Exercise details >> Please set down each line of the data again, unchanged.

Provided entries >>

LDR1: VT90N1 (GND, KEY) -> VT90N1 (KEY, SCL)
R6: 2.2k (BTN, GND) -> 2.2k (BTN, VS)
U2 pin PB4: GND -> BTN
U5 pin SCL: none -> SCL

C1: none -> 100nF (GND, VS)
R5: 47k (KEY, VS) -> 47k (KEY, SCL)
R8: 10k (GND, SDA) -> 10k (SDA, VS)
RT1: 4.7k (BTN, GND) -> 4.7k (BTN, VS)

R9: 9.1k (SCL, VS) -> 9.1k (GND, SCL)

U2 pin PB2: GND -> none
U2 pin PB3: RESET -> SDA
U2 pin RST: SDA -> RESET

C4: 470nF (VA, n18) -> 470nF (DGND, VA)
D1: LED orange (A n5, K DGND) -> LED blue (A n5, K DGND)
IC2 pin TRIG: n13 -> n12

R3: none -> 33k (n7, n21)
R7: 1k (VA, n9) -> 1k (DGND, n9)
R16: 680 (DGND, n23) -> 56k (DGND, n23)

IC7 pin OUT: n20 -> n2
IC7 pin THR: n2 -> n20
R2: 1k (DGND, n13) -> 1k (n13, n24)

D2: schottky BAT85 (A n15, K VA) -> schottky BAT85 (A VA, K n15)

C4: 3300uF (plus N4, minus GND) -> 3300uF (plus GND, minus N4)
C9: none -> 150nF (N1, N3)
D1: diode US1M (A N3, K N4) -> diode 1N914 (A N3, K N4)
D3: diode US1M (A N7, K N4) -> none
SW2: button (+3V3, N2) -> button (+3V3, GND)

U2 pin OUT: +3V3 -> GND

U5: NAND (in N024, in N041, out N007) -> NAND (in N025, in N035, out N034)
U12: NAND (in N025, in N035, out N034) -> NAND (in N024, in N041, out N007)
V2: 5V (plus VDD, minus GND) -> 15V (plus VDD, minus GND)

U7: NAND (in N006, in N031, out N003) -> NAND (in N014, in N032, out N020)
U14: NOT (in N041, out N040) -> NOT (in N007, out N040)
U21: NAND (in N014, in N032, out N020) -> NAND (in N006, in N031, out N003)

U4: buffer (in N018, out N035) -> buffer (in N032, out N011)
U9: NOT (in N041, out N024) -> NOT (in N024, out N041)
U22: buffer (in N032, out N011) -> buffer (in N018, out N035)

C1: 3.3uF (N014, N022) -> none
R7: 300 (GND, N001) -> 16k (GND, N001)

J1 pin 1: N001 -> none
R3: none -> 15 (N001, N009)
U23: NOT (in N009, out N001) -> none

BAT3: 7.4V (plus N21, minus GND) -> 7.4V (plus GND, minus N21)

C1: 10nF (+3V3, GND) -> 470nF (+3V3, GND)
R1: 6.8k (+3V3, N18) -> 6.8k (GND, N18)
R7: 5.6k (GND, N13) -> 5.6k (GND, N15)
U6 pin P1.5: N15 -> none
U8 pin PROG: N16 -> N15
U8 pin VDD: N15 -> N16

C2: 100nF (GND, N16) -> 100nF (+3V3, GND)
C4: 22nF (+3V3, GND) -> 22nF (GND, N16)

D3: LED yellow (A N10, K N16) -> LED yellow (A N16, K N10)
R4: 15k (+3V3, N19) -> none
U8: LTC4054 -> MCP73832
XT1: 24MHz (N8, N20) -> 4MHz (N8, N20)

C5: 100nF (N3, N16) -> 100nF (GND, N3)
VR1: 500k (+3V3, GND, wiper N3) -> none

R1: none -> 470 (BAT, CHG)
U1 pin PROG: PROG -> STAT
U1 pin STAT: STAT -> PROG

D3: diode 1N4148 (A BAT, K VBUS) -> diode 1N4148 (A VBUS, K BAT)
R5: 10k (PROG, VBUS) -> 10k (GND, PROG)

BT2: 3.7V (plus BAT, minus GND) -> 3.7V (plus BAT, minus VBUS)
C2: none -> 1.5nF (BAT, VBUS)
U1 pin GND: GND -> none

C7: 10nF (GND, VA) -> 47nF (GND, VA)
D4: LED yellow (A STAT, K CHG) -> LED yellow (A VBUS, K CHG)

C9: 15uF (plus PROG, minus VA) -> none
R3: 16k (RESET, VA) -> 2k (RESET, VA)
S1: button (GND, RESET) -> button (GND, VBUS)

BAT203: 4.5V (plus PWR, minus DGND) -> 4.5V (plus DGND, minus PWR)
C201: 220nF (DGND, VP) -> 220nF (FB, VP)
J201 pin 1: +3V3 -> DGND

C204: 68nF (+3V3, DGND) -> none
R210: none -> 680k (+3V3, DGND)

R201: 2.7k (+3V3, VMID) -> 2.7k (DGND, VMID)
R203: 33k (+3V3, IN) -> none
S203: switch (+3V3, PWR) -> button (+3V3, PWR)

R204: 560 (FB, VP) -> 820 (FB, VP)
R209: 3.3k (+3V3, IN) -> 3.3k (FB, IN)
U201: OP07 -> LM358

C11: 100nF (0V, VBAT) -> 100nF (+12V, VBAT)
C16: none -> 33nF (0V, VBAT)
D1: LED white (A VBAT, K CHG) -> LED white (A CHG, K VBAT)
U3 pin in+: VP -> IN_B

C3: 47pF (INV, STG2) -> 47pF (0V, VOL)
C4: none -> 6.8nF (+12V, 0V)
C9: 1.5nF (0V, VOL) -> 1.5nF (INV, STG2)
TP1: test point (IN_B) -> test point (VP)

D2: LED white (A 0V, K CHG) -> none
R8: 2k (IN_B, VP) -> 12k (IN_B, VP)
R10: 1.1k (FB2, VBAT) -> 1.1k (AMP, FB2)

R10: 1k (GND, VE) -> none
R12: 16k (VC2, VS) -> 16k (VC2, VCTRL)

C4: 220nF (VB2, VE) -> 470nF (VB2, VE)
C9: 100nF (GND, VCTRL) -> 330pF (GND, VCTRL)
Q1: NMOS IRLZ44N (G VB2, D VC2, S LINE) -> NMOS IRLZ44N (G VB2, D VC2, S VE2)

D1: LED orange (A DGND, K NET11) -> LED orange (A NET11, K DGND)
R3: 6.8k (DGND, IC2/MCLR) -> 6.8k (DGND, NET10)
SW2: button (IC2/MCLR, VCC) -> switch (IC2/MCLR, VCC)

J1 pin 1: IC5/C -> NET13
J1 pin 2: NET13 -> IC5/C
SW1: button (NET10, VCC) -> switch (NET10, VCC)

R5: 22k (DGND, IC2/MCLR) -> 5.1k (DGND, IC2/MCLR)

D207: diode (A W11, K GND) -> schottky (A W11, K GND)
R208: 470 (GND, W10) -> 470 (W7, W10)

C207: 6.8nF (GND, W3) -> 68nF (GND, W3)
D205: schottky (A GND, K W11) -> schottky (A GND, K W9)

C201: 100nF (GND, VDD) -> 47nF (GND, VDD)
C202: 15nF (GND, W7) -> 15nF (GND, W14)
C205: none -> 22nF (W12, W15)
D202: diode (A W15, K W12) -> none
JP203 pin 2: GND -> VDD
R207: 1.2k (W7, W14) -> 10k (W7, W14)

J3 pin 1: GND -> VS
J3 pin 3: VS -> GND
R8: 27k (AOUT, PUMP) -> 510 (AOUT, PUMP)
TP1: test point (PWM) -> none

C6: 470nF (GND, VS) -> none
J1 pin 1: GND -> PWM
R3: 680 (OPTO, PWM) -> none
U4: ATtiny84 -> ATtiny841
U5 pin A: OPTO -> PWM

Answer section >>
LDR1: VT90N1 (GND, KEY) -> VT90N1 (KEY, SCL)
R6: 2.2k (BTN, GND) -> 2.2k (BTN, VS)
U2 pin PB4: GND -> BTN
U5 pin SCL: none -> SCL

C1: none -> 100nF (GND, VS)
R5: 47k (KEY, VS) -> 47k (KEY, SCL)
R8: 10k (GND, SDA) -> 10k (SDA, VS)
RT1: 4.7k (BTN, GND) -> 4.7k (BTN, VS)

R9: 9.1k (SCL, VS) -> 9.1k (GND, SCL)

U2 pin PB2: GND -> none
U2 pin PB3: RESET -> SDA
U2 pin RST: SDA -> RESET

C4: 470nF (VA, n18) -> 470nF (DGND, VA)
D1: LED orange (A n5, K DGND) -> LED blue (A n5, K DGND)
IC2 pin TRIG: n13 -> n12

R3: none -> 33k (n7, n21)
R7: 1k (VA, n9) -> 1k (DGND, n9)
R16: 680 (DGND, n23) -> 56k (DGND, n23)

IC7 pin OUT: n20 -> n2
IC7 pin THR: n2 -> n20
R2: 1k (DGND, n13) -> 1k (n13, n24)

D2: schottky BAT85 (A n15, K VA) -> schottky BAT85 (A VA, K n15)

C4: 3300uF (plus N4, minus GND) -> 3300uF (plus GND, minus N4)
C9: none -> 150nF (N1, N3)
D1: diode US1M (A N3, K N4) -> diode 1N914 (A N3, K N4)
D3: diode US1M (A N7, K N4) -> none
SW2: button (+3V3, N2) -> button (+3V3, GND)

U2 pin OUT: +3V3 -> GND

U5: NAND (in N024, in N041, out N007) -> NAND (in N025, in N035, out N034)
U12: NAND (in N025, in N035, out N034) -> NAND (in N024, in N041, out N007)
V2: 5V (plus VDD, minus GND) -> 15V (plus VDD, minus GND)

U7: NAND (in N006, in N031, out N003) -> NAND (in N014, in N032, out N020)
U14: NOT (in N041, out N040) -> NOT (in N007, out N040)
U21: NAND (in N014, in N032, out N020) -> NAND (in N006, in N031, out N003)

U4: buffer (in N018, out N035) -> buffer (in N032, out N011)
U9: NOT (in N041, out N024) -> NOT (in N024, out N041)
U22: buffer (in N032, out N011) -> buffer (in N018, out N035)

C1: 3.3uF (N014, N022) -> none
R7: 300 (GND, N001) -> 16k (GND, N001)

J1 pin 1: N001 -> none
R3: none -> 15 (N001, N009)
U23: NOT (in N009, out N001) -> none

BAT3: 7.4V (plus N21, minus GND) -> 7.4V (plus GND, minus N21)

C1: 10nF (+3V3, GND) -> 470nF (+3V3, GND)
R1: 6.8k (+3V3, N18) -> 6.8k (GND, N18)
R7: 5.6k (GND, N13) -> 5.6k (GND, N15)
U6 pin P1.5: N15 -> none
U8 pin PROG: N16 -> N15
U8 pin VDD: N15 -> N16

C2: 100nF (GND, N16) -> 100nF (+3V3, GND)
C4: 22nF (+3V3, GND) -> 22nF (GND, N16)

D3: LED yellow (A N10, K N16) -> LED yellow (A N16, K N10)
R4: 15k (+3V3, N19) -> none
U8: LTC4054 -> MCP73832
XT1: 24MHz (N8, N20) -> 4MHz (N8, N20)

C5: 100nF (N3, N16) -> 100nF (GND, N3)
VR1: 500k (+3V3, GND, wiper N3) -> none

R1: none -> 470 (BAT, CHG)
U1 pin PROG: PROG -> STAT
U1 pin STAT: STAT -> PROG

D3: diode 1N4148 (A BAT, K VBUS) -> diode 1N4148 (A VBUS, K BAT)
R5: 10k (PROG, VBUS) -> 10k (GND, PROG)

BT2: 3.7V (plus BAT, minus GND) -> 3.7V (plus BAT, minus VBUS)
C2: none -> 1.5nF (BAT, VBUS)
U1 pin GND: GND -> none

C7: 10nF (GND, VA) -> 47nF (GND, VA)
D4: LED yellow (A STAT, K CHG) -> LED yellow (A VBUS, K CHG)

C9: 15uF (plus PROG, minus VA) -> none
R3: 16k (RESET, VA) -> 2k (RESET, VA)
S1: button (GND, RESET) -> button (GND, VBUS)

BAT203: 4.5V (plus PWR, minus DGND) -> 4.5V (plus DGND, minus PWR)
C201: 220nF (DGND, VP) -> 220nF (FB, VP)
J201 pin 1: +3V3 -> DGND

C204: 68nF (+3V3, DGND) -> none
R210: none -> 680k (+3V3, DGND)

R201: 2.7k (+3V3, VMID) -> 2.7k (DGND, VMID)
R203: 33k (+3V3, IN) -> none
S203: switch (+3V3, PWR) -> button (+3V3, PWR)

R204: 560 (FB, VP) -> 820 (FB, VP)
R209: 3.3k (+3V3, IN) -> 3.3k (FB, IN)
U201: OP07 -> LM358

C11: 100nF (0V, VBAT) -> 100nF (+12V, VBAT)
C16: none -> 33nF (0V, VBAT)
D1: LED white (A VBAT, K CHG) -> LED white (A CHG, K VBAT)
U3 pin in+: VP -> IN_B

C3: 47pF (INV, STG2) -> 47pF (0V, VOL)
C4: none -> 6.8nF (+12V, 0V)
C9: 1.5nF (0V, VOL) -> 1.5nF (INV, STG2)
TP1: test point (IN_B) -> test point (VP)

D2: LED white (A 0V, K CHG) -> none
R8: 2k (IN_B, VP) -> 12k (IN_B, VP)
R10: 1.1k (FB2, VBAT) -> 1.1k (AMP, FB2)

R10: 1k (GND, VE) -> none
R12: 16k (VC2, VS) -> 16k (VC2, VCTRL)

C4: 220nF (VB2, VE) -> 470nF (VB2, VE)
C9: 100nF (GND, VCTRL) -> 330pF (GND, VCTRL)
Q1: NMOS IRLZ44N (G VB2, D VC2, S LINE) -> NMOS IRLZ44N (G VB2, D VC2, S VE2)

D1: LED orange (A DGND, K NET11) -> LED orange (A NET11, K DGND)
R3: 6.8k (DGND, IC2/MCLR) -> 6.8k (DGND, NET10)
SW2: button (IC2/MCLR, VCC) -> switch (IC2/MCLR, VCC)

J1 pin 1: IC5/C -> NET13
J1 pin 2: NET13 -> IC5/C
SW1: button (NET10, VCC) -> switch (NET10, VCC)

R5: 22k (DGND, IC2/MCLR) -> 5.1k (DGND, IC2/MCLR)

D207: diode (A W11, K GND) -> schottky (A W11, K GND)
R208: 470 (GND, W10) -> 470 (W7, W10)

C207: 6.8nF (GND, W3) -> 68nF (GND, W3)
D205: schottky (A GND, K W11) -> schottky (A GND, K W9)

C201: 100nF (GND, VDD) -> 47nF (GND, VDD)
C202: 15nF (GND, W7) -> 15nF (GND, W14)
C205: none -> 22nF (W12, W15)
D202: diode (A W15, K W12) -> none
JP203 pin 2: GND -> VDD
R207: 1.2k (W7, W14) -> 10k (W7, W14)

J3 pin 1: GND -> VS
J3 pin 3: VS -> GND
R8: 27k (AOUT, PUMP) -> 510 (AOUT, PUMP)
TP1: test point (PWM) -> none

C6: 470nF (GND, VS) -> none
J1 pin 1: GND -> PWM
R3: 680 (OPTO, PWM) -> none
U4: ATtiny84 -> ATtiny841
U5 pin A: OPTO -> PWM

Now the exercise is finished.